## What you have to do
Would you please reproduce all the entries exactly, leaving the pictures out?
##### Data #####
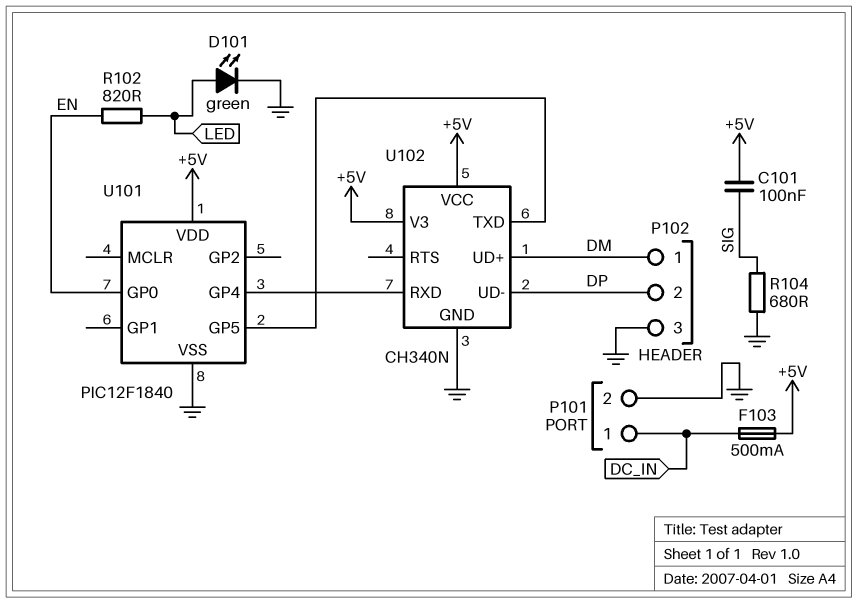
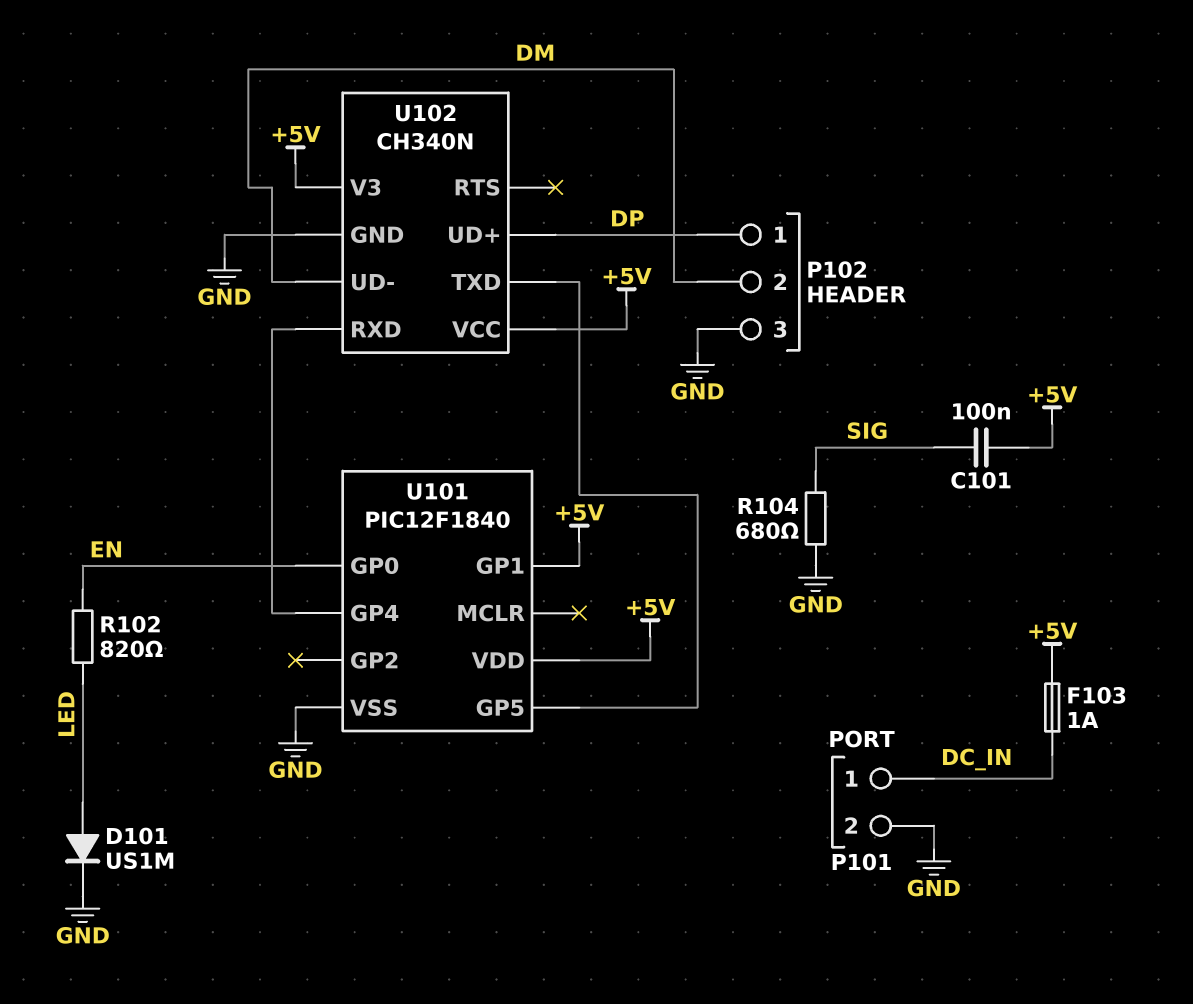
D101: LED green (A LED, K GND) -> diode US1M (A LED, K GND)
F103: 500mA (+5V, DC_IN) -> 1A (+5V, DC_IN)
P102 pin 1: DM -> DP
P102 pin 2: DP -> DM
U101 pin GP1: none -> +5V
U102 pin UD+: DM -> DP
U102 pin UD-: DP -> DM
#####
## Task answer
D101: LED green (A LED, K GND) -> diode US1M (A LED, K GND)
F103: 500mA (+5V, DC_IN) -> 1A (+5V, DC_IN)
P102 pin 1: DM -> DP
P102 pin 2: DP -> DM
U101 pin GP1: none -> +5V
U102 pin UD+: DM -> DP
U102 pin UD-: DP -> DM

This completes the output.